=== Section Start ===

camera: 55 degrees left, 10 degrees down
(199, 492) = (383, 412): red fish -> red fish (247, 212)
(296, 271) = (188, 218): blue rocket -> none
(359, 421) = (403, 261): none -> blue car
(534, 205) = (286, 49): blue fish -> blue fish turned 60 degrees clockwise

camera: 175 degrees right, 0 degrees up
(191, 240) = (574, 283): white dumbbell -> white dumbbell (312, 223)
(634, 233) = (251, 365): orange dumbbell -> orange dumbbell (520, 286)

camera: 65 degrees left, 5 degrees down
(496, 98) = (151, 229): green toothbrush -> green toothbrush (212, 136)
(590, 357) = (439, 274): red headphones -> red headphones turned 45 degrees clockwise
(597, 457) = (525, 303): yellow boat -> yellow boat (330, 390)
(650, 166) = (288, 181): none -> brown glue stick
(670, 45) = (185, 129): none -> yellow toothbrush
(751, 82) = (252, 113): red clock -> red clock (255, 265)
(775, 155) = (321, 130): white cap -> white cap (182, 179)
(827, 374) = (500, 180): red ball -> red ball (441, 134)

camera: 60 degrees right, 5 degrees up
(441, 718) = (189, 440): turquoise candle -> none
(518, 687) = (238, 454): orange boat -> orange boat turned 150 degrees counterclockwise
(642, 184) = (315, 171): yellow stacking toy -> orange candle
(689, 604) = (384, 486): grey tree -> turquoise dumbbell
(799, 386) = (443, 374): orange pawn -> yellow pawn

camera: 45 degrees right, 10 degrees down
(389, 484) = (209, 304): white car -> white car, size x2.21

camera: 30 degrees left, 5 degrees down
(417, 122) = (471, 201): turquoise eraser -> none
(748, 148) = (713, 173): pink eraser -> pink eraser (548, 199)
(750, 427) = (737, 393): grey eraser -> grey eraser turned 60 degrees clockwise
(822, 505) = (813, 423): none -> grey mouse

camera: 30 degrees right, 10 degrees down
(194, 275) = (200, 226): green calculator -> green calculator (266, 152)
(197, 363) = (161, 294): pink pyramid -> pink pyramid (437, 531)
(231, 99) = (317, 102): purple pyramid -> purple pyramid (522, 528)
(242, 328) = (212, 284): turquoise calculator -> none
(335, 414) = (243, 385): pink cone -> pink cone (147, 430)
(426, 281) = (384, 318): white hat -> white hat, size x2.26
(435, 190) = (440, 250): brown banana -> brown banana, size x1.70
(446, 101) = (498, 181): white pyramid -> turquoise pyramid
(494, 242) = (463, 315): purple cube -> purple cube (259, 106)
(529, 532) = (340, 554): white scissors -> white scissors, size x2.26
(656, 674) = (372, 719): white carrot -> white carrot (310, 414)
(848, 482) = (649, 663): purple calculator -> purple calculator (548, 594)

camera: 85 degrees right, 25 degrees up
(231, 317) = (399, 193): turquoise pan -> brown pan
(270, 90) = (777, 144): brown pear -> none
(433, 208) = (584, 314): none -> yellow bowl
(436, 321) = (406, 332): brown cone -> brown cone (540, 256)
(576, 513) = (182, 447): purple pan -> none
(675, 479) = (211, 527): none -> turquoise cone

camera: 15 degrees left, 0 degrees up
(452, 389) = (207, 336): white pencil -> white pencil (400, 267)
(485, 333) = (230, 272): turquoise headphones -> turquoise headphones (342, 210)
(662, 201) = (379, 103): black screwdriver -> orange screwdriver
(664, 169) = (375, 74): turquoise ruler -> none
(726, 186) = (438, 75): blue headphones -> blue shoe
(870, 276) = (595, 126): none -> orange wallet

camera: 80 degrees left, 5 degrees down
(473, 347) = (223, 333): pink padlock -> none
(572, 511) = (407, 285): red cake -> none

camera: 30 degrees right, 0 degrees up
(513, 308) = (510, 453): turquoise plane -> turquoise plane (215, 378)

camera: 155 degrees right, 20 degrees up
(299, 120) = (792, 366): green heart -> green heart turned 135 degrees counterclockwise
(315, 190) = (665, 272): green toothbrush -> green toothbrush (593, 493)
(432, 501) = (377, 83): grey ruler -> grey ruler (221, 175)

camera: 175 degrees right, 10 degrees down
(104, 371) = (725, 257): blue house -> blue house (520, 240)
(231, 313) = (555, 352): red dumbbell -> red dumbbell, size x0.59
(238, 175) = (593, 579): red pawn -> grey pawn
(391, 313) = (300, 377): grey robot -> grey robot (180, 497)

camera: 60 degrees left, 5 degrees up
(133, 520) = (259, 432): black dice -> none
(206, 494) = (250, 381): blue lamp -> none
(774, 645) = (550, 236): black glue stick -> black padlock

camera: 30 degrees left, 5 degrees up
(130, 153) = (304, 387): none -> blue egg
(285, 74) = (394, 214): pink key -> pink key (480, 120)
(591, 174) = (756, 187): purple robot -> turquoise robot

=== Section End ===

◆ Aim of the task:
Repeat all of the material, exactly as it reads.

◆ Exercise solution:
camera: 55 degrees left, 10 degrees down
(199, 492) = (383, 412): red fish -> red fish (247, 212)
(296, 271) = (188, 218): blue rocket -> none
(359, 421) = (403, 261): none -> blue car
(534, 205) = (286, 49): blue fish -> blue fish turned 60 degrees clockwise

camera: 175 degrees right, 0 degrees up
(191, 240) = (574, 283): white dumbbell -> white dumbbell (312, 223)
(634, 233) = (251, 365): orange dumbbell -> orange dumbbell (520, 286)

camera: 65 degrees left, 5 degrees down
(496, 98) = (151, 229): green toothbrush -> green toothbrush (212, 136)
(590, 357) = (439, 274): red headphones -> red headphones turned 45 degrees clockwise
(597, 457) = (525, 303): yellow boat -> yellow boat (330, 390)
(650, 166) = (288, 181): none -> brown glue stick
(670, 45) = (185, 129): none -> yellow toothbrush
(751, 82) = (252, 113): red clock -> red clock (255, 265)
(775, 155) = (321, 130): white cap -> white cap (182, 179)
(827, 374) = (500, 180): red ball -> red ball (441, 134)

camera: 60 degrees right, 5 degrees up
(441, 718) = (189, 440): turquoise candle -> none
(518, 687) = (238, 454): orange boat -> orange boat turned 150 degrees counterclockwise
(642, 184) = (315, 171): yellow stacking toy -> orange candle
(689, 604) = (384, 486): grey tree -> turquoise dumbbell
(799, 386) = (443, 374): orange pawn -> yellow pawn

camera: 45 degrees right, 10 degrees down
(389, 484) = (209, 304): white car -> white car, size x2.21

camera: 30 degrees left, 5 degrees down
(417, 122) = (471, 201): turquoise eraser -> none
(748, 148) = (713, 173): pink eraser -> pink eraser (548, 199)
(750, 427) = (737, 393): grey eraser -> grey eraser turned 60 degrees clockwise
(822, 505) = (813, 423): none -> grey mouse

camera: 30 degrees right, 10 degrees down
(194, 275) = (200, 226): green calculator -> green calculator (266, 152)
(197, 363) = (161, 294): pink pyramid -> pink pyramid (437, 531)
(231, 99) = (317, 102): purple pyramid -> purple pyramid (522, 528)
(242, 328) = (212, 284): turquoise calculator -> none
(335, 414) = (243, 385): pink cone -> pink cone (147, 430)
(426, 281) = (384, 318): white hat -> white hat, size x2.26
(435, 190) = (440, 250): brown banana -> brown banana, size x1.70
(446, 101) = (498, 181): white pyramid -> turquoise pyramid
(494, 242) = (463, 315): purple cube -> purple cube (259, 106)
(529, 532) = (340, 554): white scissors -> white scissors, size x2.26
(656, 674) = (372, 719): white carrot -> white carrot (310, 414)
(848, 482) = (649, 663): purple calculator -> purple calculator (548, 594)

camera: 85 degrees right, 25 degrees up
(231, 317) = (399, 193): turquoise pan -> brown pan
(270, 90) = (777, 144): brown pear -> none
(433, 208) = (584, 314): none -> yellow bowl
(436, 321) = (406, 332): brown cone -> brown cone (540, 256)
(576, 513) = (182, 447): purple pan -> none
(675, 479) = (211, 527): none -> turquoise cone

camera: 15 degrees left, 0 degrees up
(452, 389) = (207, 336): white pencil -> white pencil (400, 267)
(485, 333) = (230, 272): turquoise headphones -> turquoise headphones (342, 210)
(662, 201) = (379, 103): black screwdriver -> orange screwdriver
(664, 169) = (375, 74): turquoise ruler -> none
(726, 186) = (438, 75): blue headphones -> blue shoe
(870, 276) = (595, 126): none -> orange wallet

camera: 80 degrees left, 5 degrees down
(473, 347) = (223, 333): pink padlock -> none
(572, 511) = (407, 285): red cake -> none

camera: 30 degrees right, 0 degrees up
(513, 308) = (510, 453): turquoise plane -> turquoise plane (215, 378)

camera: 155 degrees right, 20 degrees up
(299, 120) = (792, 366): green heart -> green heart turned 135 degrees counterclockwise
(315, 190) = (665, 272): green toothbrush -> green toothbrush (593, 493)
(432, 501) = (377, 83): grey ruler -> grey ruler (221, 175)

camera: 175 degrees right, 10 degrees down
(104, 371) = (725, 257): blue house -> blue house (520, 240)
(231, 313) = (555, 352): red dumbbell -> red dumbbell, size x0.59
(238, 175) = (593, 579): red pawn -> grey pawn
(391, 313) = (300, 377): grey robot -> grey robot (180, 497)

camera: 60 degrees left, 5 degrees up
(133, 520) = (259, 432): black dice -> none
(206, 494) = (250, 381): blue lamp -> none
(774, 645) = (550, 236): black glue stick -> black padlock

camera: 30 degrees left, 5 degrees up
(130, 153) = (304, 387): none -> blue egg
(285, 74) = (394, 214): pink key -> pink key (480, 120)
(591, 174) = (756, 187): purple robot -> turquoise robot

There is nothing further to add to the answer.